WHAT THE TASK ASKS: Examine the listing below and state how many of its lines contain the word "manual". Write only the number.
◆ ◆ ◆
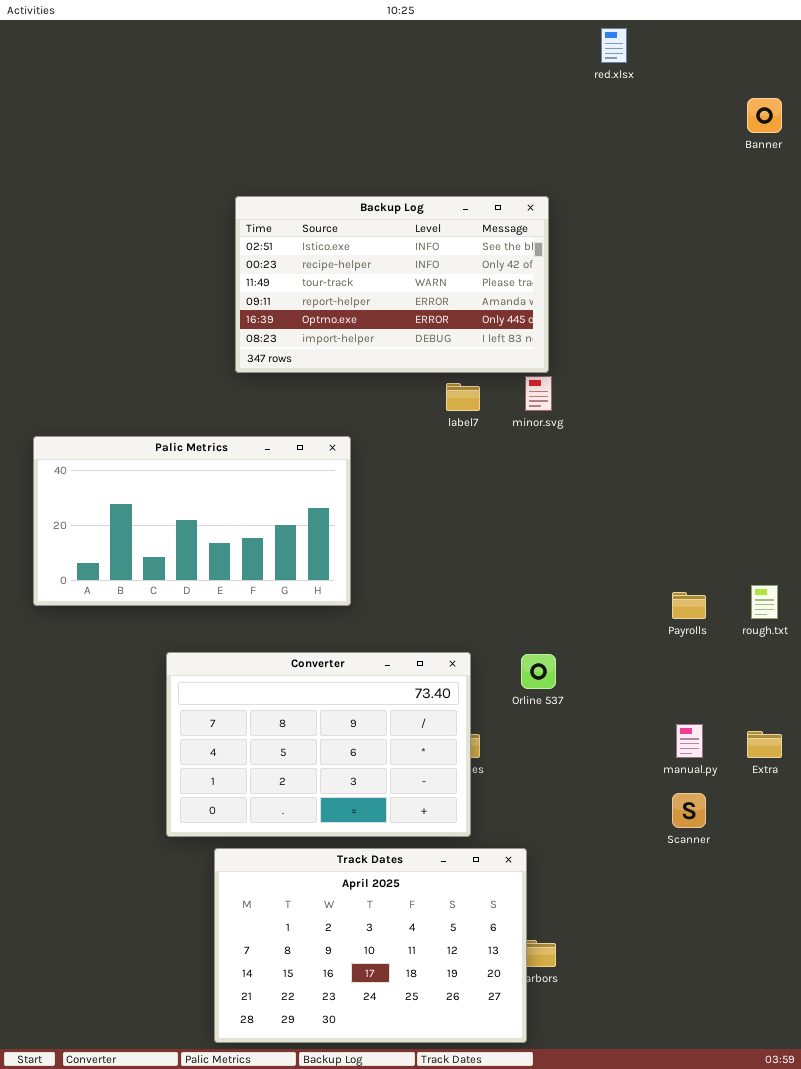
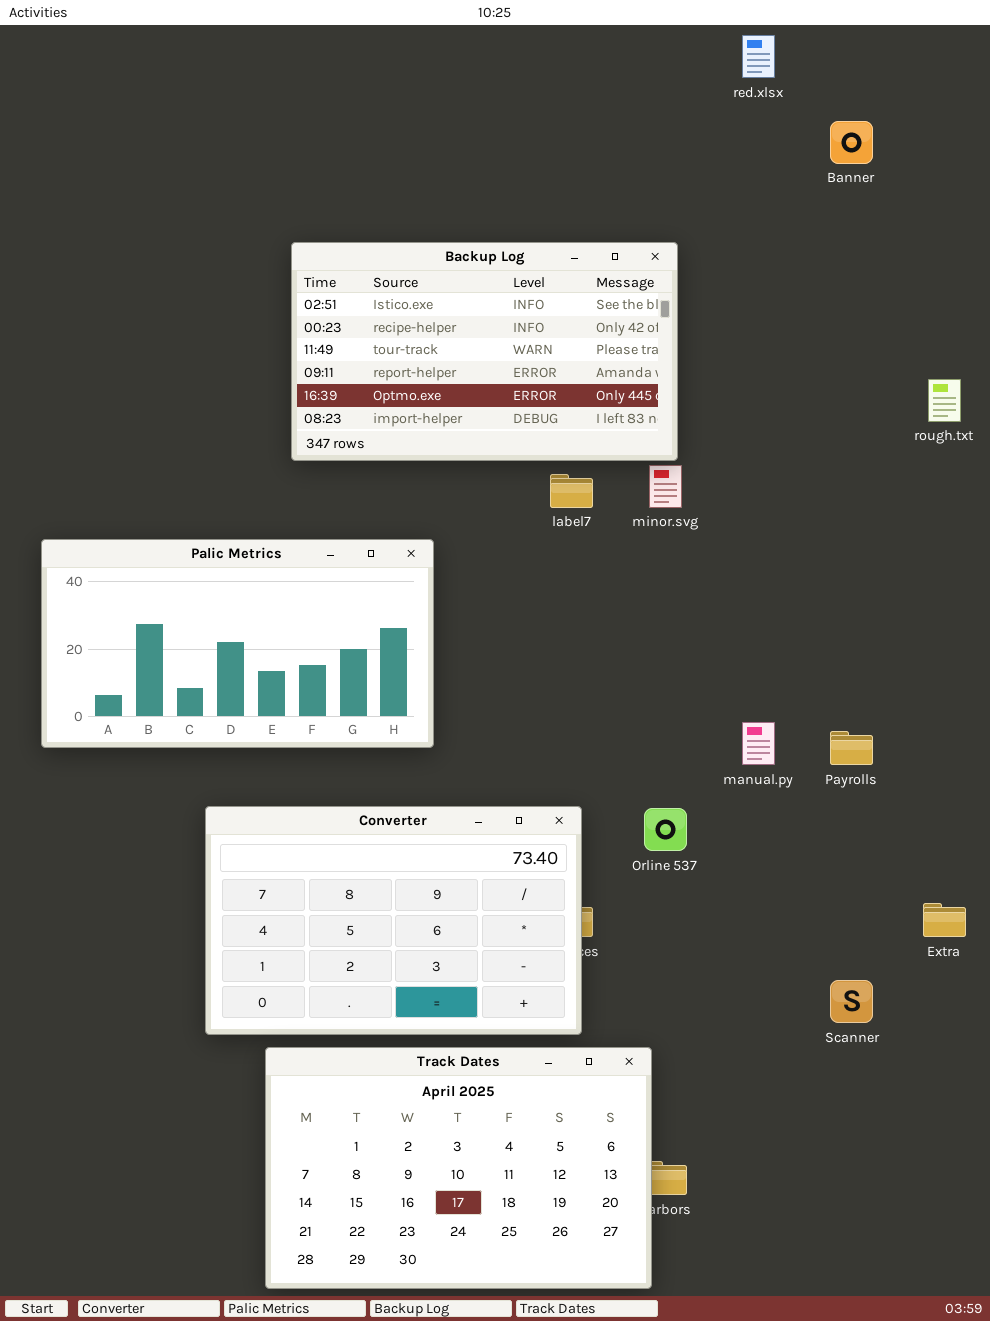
Banner: [747,98,782,133] -> [830,121,873,164], moved
rough.txt: [751,585,778,619] -> [928,379,961,422], moved
manual.py: [676,724,703,758] -> [742,722,775,765], moved

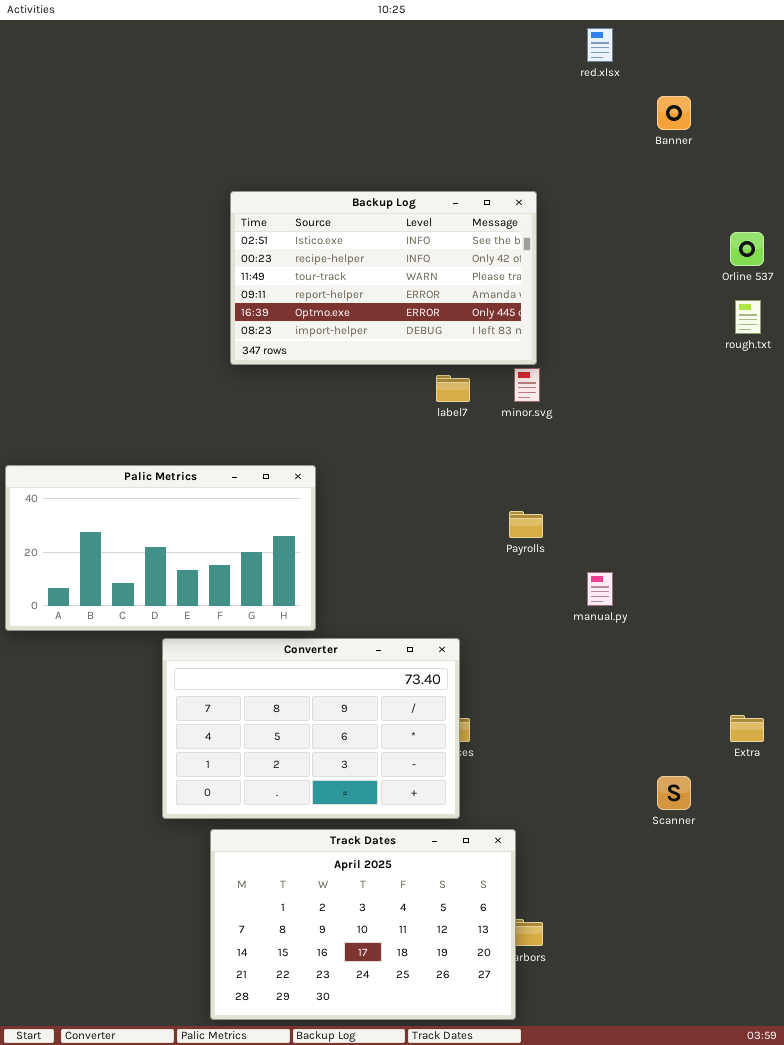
Palic Metrics: [41,539,434,748] -> [5,465,316,631], moved
Payrolls: [830,731,873,765] -> [509,511,543,538], moved
Orline 537: [644,808,687,851] -> [730,232,764,266], moved

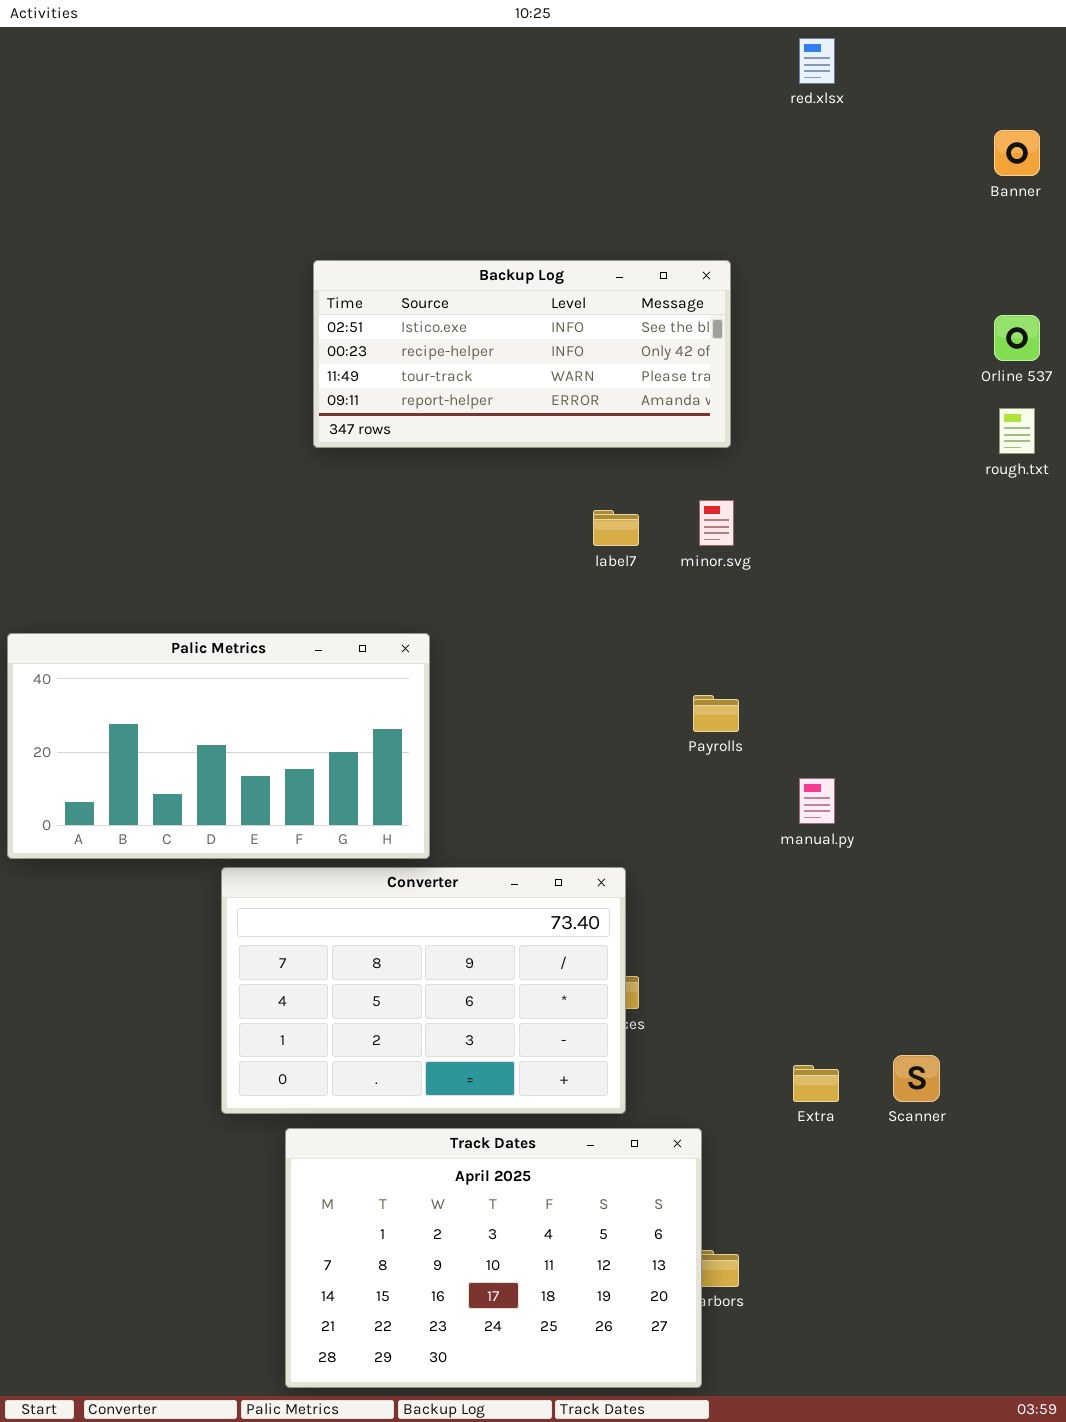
Banner: [657,96,691,130] -> [994,130,1040,176], moved
Backup Log: [230,191,537,365] -> [313,260,731,448], resized
Extra: [730,715,764,742] -> [793,1065,839,1102], moved

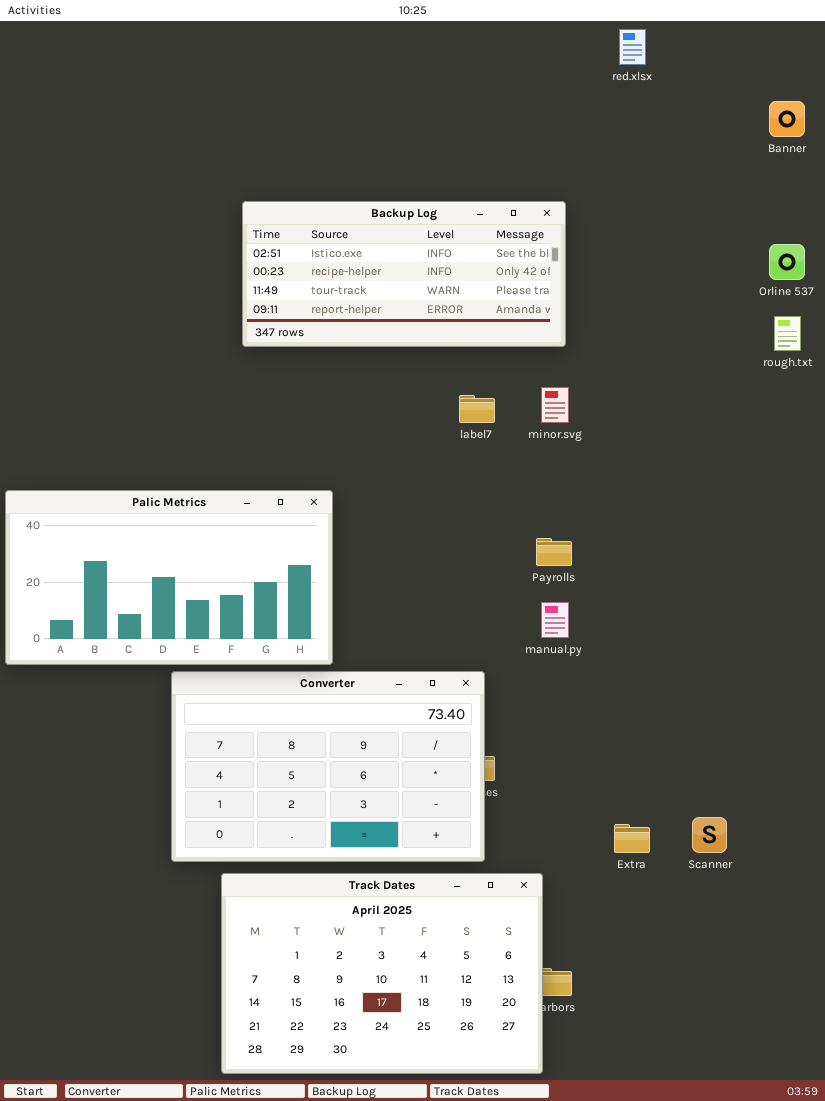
manual.py: [799,778,835,824] -> [541,602,569,638], moved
◆ ◆ ◆
YOUR RESPONSE: 2